_WORK TASK_.
Search the records below for the line containing "yellow 1x1 plate [152,214,222,271]". Write out that line and every line after it exactly as written.

_DATA FOR PROCESSING_.
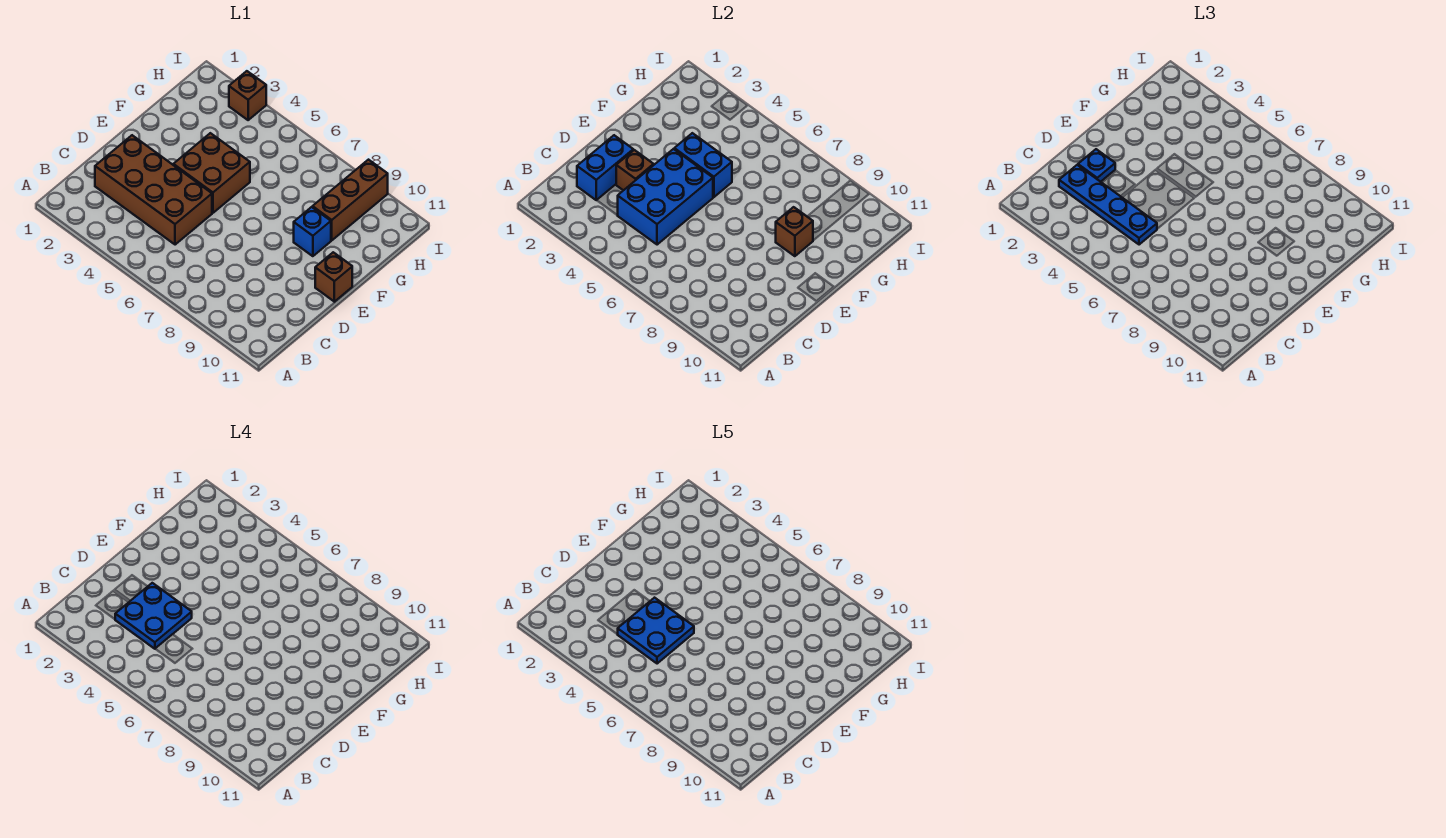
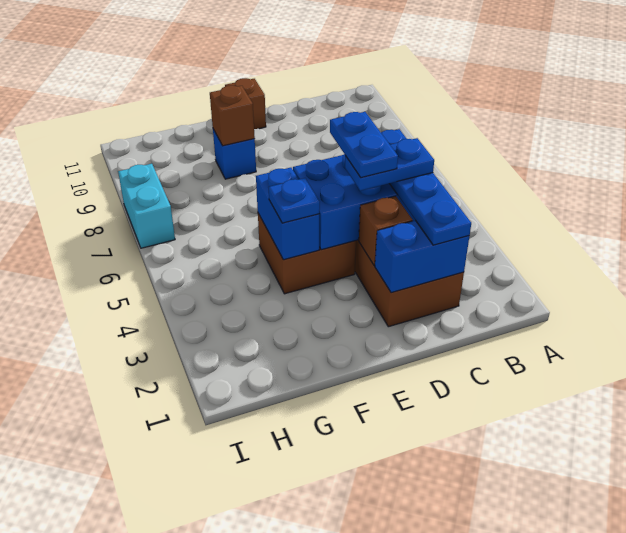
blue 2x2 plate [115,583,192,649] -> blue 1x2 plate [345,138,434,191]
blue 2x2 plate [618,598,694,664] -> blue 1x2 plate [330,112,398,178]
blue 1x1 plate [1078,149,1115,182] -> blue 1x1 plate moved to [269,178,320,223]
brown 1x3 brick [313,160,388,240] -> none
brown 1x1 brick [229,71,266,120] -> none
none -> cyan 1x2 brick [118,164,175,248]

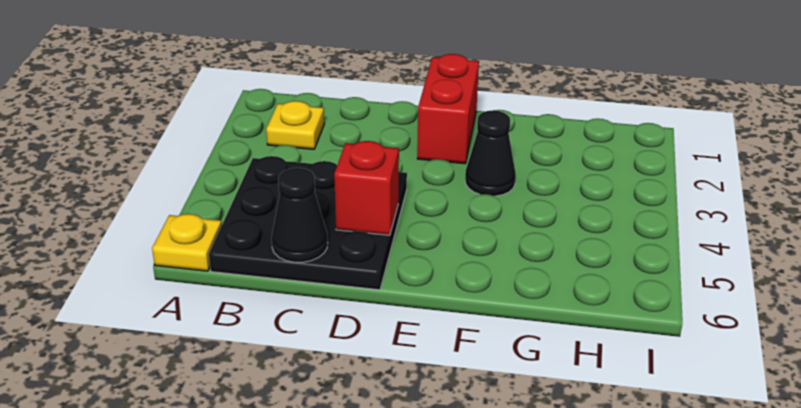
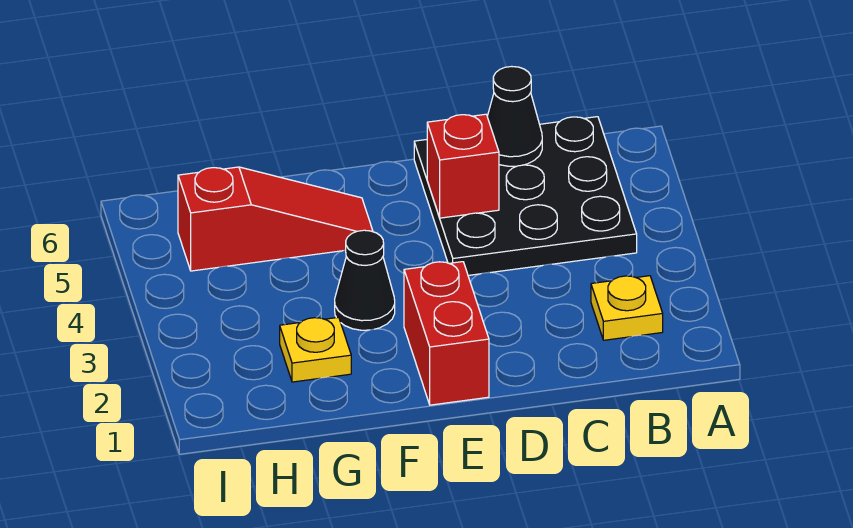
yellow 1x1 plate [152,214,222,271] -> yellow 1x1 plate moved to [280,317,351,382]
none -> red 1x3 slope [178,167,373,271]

_EXPECTED OUTPUT_.
yellow 1x1 plate [152,214,222,271] -> yellow 1x1 plate moved to [280,317,351,382]
none -> red 1x3 slope [178,167,373,271]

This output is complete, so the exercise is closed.